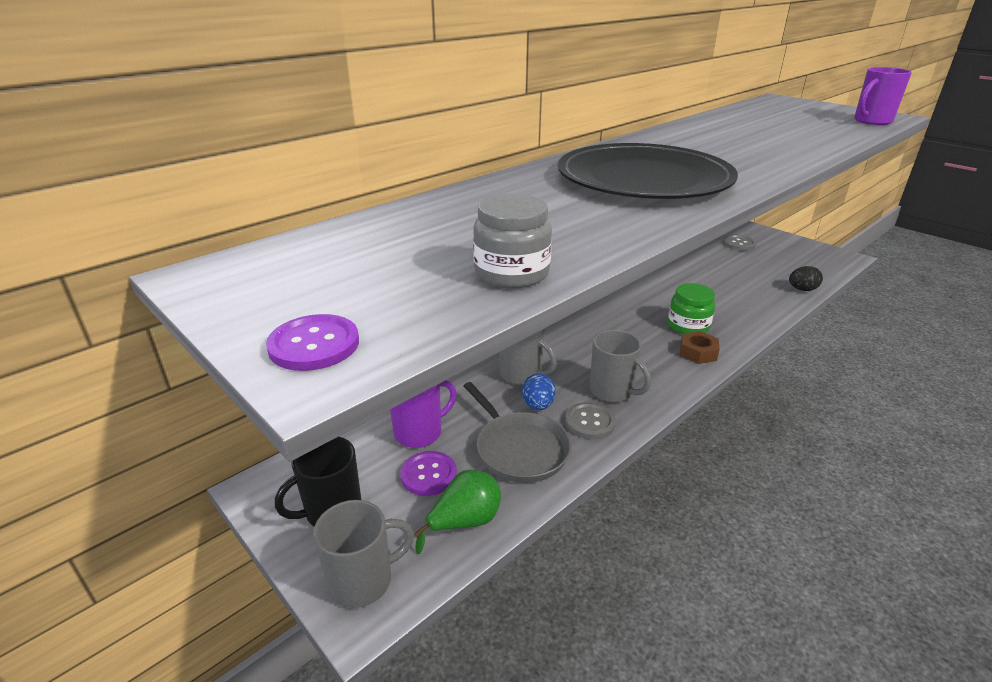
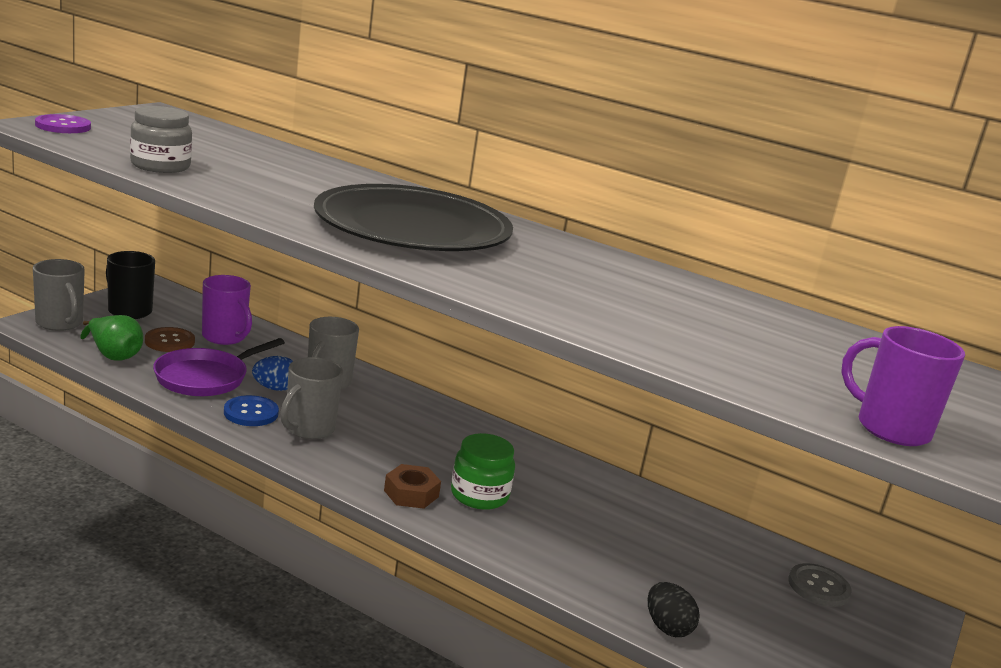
camera: 70 degrees right, 10 degrees down
(428, 475) = (169, 341): purple button -> brown button
(519, 449) = (205, 378): grey pan -> purple pan
(589, 422) = (251, 413): grey button -> blue button

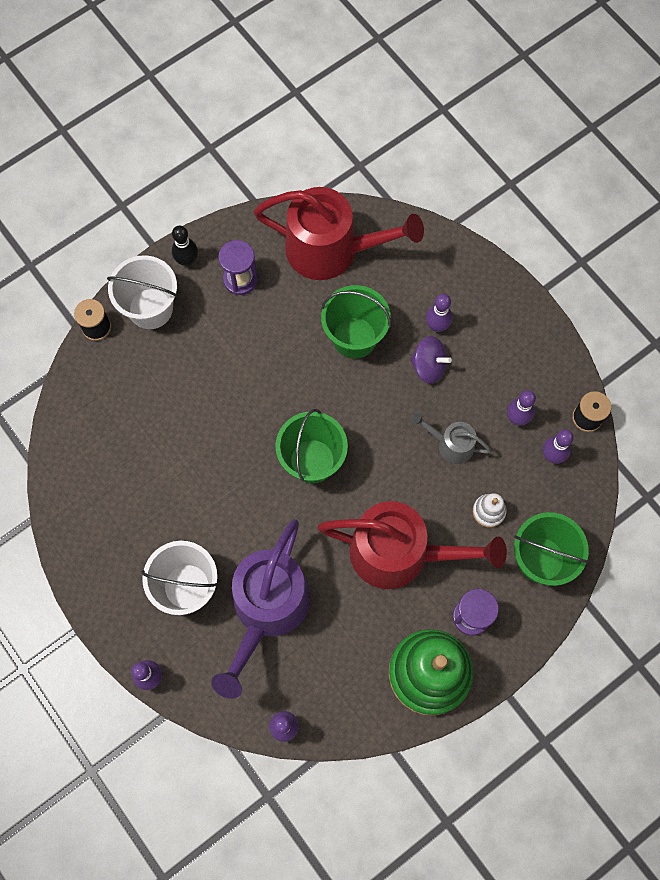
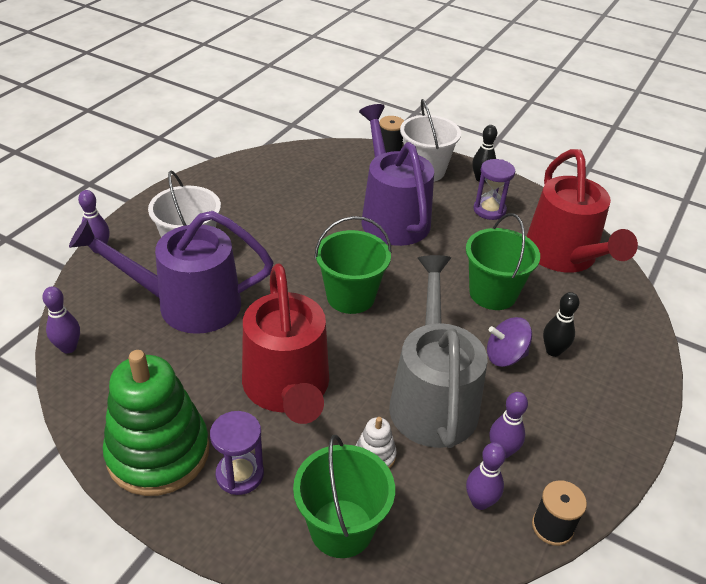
camera: 65 degrees right, 30 degrees down
(213, 375) = (392, 216): none -> purple watering can
(428, 366) = (505, 356): purple spinning top -> purple spinning top turned 90 degrees clockwise
(437, 326) = (553, 351): purple bowling pin -> black bowling pin
(451, 444) = (432, 398): grey watering can -> grey watering can, size x2.09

Work required: Set down all entries above again, exactly, without images.

Solution to this task:
camera: 70 degrees right, 10 degrees down
(428, 475) = (169, 341): purple button -> brown button
(519, 449) = (205, 378): grey pan -> purple pan
(589, 422) = (251, 413): grey button -> blue button

camera: 65 degrees right, 30 degrees down
(213, 375) = (392, 216): none -> purple watering can
(428, 366) = (505, 356): purple spinning top -> purple spinning top turned 90 degrees clockwise
(437, 326) = (553, 351): purple bowling pin -> black bowling pin
(451, 444) = (432, 398): grey watering can -> grey watering can, size x2.09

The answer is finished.